Please take the entries below from the first line through the line containing "RTC pin SCL: D7 -> D4" and repeat them exactly, leaving out everything after.

____________________

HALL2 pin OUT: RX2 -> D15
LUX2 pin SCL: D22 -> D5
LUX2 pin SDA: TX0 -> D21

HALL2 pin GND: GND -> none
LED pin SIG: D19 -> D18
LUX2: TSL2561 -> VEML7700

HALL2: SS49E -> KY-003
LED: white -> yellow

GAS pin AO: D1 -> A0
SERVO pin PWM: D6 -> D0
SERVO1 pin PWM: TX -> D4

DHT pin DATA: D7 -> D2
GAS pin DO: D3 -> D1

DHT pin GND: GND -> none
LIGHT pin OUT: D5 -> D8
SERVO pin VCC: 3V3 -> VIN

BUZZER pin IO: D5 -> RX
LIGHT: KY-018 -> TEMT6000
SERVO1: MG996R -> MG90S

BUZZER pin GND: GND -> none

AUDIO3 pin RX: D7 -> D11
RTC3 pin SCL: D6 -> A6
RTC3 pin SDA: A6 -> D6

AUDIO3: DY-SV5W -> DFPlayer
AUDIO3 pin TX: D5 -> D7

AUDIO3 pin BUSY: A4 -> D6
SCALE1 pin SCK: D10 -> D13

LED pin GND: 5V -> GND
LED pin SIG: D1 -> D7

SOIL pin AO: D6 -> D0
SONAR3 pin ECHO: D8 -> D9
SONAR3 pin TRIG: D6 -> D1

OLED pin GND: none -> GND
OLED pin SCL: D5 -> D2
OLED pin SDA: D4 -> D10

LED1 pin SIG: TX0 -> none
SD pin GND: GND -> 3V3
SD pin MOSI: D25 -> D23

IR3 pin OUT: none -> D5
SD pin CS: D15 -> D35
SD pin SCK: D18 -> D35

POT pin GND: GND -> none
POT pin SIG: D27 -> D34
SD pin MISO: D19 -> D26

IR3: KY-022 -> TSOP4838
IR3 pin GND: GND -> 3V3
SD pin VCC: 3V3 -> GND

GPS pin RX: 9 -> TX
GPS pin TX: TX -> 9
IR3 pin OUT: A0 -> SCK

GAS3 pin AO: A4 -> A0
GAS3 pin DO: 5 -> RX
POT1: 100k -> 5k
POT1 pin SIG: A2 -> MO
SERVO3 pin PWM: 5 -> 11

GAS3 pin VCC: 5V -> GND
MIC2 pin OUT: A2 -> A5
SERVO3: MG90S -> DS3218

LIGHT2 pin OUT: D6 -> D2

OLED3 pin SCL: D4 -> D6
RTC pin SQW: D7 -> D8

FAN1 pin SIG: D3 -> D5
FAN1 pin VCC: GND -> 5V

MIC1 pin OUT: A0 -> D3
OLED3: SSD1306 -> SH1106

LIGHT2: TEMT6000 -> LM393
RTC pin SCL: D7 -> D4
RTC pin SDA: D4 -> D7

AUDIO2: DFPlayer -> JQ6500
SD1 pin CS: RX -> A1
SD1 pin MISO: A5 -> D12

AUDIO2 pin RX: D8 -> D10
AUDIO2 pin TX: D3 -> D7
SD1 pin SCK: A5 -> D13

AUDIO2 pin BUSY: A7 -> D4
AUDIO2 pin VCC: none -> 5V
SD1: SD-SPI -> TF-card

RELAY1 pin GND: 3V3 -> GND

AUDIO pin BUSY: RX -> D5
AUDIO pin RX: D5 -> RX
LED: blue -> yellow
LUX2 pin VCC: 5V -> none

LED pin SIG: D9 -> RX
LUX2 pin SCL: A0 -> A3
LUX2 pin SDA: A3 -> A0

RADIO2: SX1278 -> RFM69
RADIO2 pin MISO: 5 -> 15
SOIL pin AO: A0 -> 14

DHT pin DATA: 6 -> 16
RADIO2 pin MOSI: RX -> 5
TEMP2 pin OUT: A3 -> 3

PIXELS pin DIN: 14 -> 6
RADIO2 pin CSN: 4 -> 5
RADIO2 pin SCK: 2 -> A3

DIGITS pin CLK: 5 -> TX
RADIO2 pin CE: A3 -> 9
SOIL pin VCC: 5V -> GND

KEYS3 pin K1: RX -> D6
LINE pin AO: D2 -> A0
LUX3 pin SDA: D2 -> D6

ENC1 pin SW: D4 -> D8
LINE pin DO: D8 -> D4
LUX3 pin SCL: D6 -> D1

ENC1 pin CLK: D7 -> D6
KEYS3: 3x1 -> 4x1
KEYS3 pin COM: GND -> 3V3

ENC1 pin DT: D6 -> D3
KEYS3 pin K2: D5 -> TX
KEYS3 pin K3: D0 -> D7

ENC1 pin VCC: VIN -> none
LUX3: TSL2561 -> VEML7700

____________________

▸ **Exercise output**
HALL2 pin OUT: RX2 -> D15
LUX2 pin SCL: D22 -> D5
LUX2 pin SDA: TX0 -> D21

HALL2 pin GND: GND -> none
LED pin SIG: D19 -> D18
LUX2: TSL2561 -> VEML7700

HALL2: SS49E -> KY-003
LED: white -> yellow

GAS pin AO: D1 -> A0
SERVO pin PWM: D6 -> D0
SERVO1 pin PWM: TX -> D4

DHT pin DATA: D7 -> D2
GAS pin DO: D3 -> D1

DHT pin GND: GND -> none
LIGHT pin OUT: D5 -> D8
SERVO pin VCC: 3V3 -> VIN

BUZZER pin IO: D5 -> RX
LIGHT: KY-018 -> TEMT6000
SERVO1: MG996R -> MG90S

BUZZER pin GND: GND -> none

AUDIO3 pin RX: D7 -> D11
RTC3 pin SCL: D6 -> A6
RTC3 pin SDA: A6 -> D6

AUDIO3: DY-SV5W -> DFPlayer
AUDIO3 pin TX: D5 -> D7

AUDIO3 pin BUSY: A4 -> D6
SCALE1 pin SCK: D10 -> D13

LED pin GND: 5V -> GND
LED pin SIG: D1 -> D7

SOIL pin AO: D6 -> D0
SONAR3 pin ECHO: D8 -> D9
SONAR3 pin TRIG: D6 -> D1

OLED pin GND: none -> GND
OLED pin SCL: D5 -> D2
OLED pin SDA: D4 -> D10

LED1 pin SIG: TX0 -> none
SD pin GND: GND -> 3V3
SD pin MOSI: D25 -> D23

IR3 pin OUT: none -> D5
SD pin CS: D15 -> D35
SD pin SCK: D18 -> D35

POT pin GND: GND -> none
POT pin SIG: D27 -> D34
SD pin MISO: D19 -> D26

IR3: KY-022 -> TSOP4838
IR3 pin GND: GND -> 3V3
SD pin VCC: 3V3 -> GND

GPS pin RX: 9 -> TX
GPS pin TX: TX -> 9
IR3 pin OUT: A0 -> SCK

GAS3 pin AO: A4 -> A0
GAS3 pin DO: 5 -> RX
POT1: 100k -> 5k
POT1 pin SIG: A2 -> MO
SERVO3 pin PWM: 5 -> 11

GAS3 pin VCC: 5V -> GND
MIC2 pin OUT: A2 -> A5
SERVO3: MG90S -> DS3218

LIGHT2 pin OUT: D6 -> D2

OLED3 pin SCL: D4 -> D6
RTC pin SQW: D7 -> D8

FAN1 pin SIG: D3 -> D5
FAN1 pin VCC: GND -> 5V

MIC1 pin OUT: A0 -> D3
OLED3: SSD1306 -> SH1106

LIGHT2: TEMT6000 -> LM393
RTC pin SCL: D7 -> D4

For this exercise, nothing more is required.